» **The task**
Return the number of lines below that contain "screwdriver"; nothing else belongs in the reply.

─── Data for analysis

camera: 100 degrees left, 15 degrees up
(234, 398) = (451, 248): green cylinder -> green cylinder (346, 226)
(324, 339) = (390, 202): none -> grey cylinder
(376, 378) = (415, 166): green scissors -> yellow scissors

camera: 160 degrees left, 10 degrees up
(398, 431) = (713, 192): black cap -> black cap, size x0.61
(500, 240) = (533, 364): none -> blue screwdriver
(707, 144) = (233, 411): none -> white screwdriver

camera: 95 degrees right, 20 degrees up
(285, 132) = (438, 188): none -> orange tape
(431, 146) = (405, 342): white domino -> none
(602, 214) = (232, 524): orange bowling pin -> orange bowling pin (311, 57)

──────
─── Data for analysis

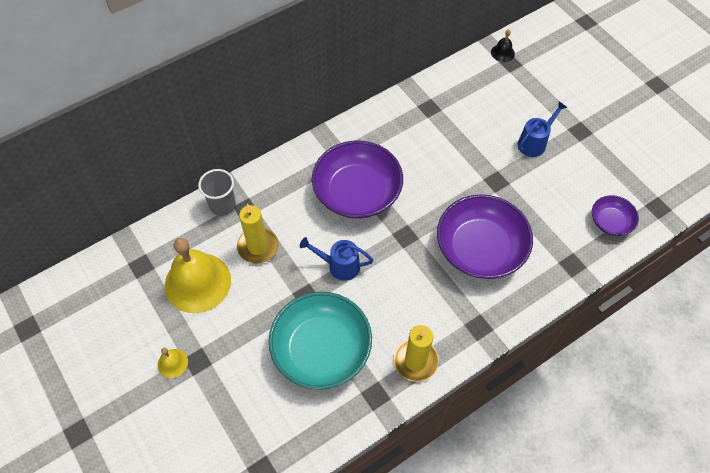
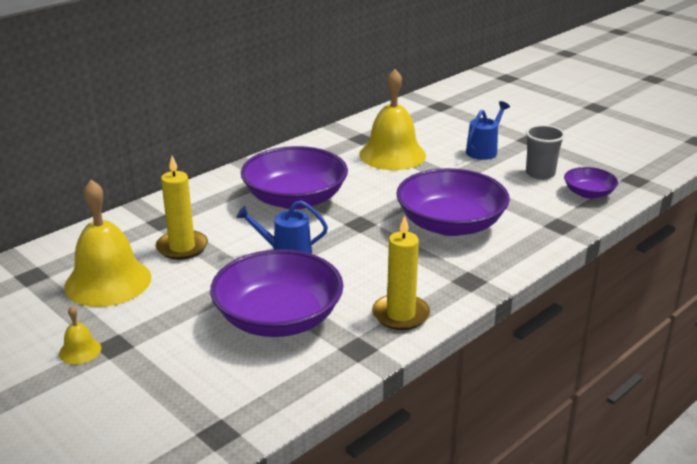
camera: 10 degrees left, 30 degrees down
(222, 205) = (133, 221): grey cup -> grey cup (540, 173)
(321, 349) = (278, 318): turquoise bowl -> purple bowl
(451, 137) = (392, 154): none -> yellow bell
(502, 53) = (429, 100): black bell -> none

──────

» **Task response**
2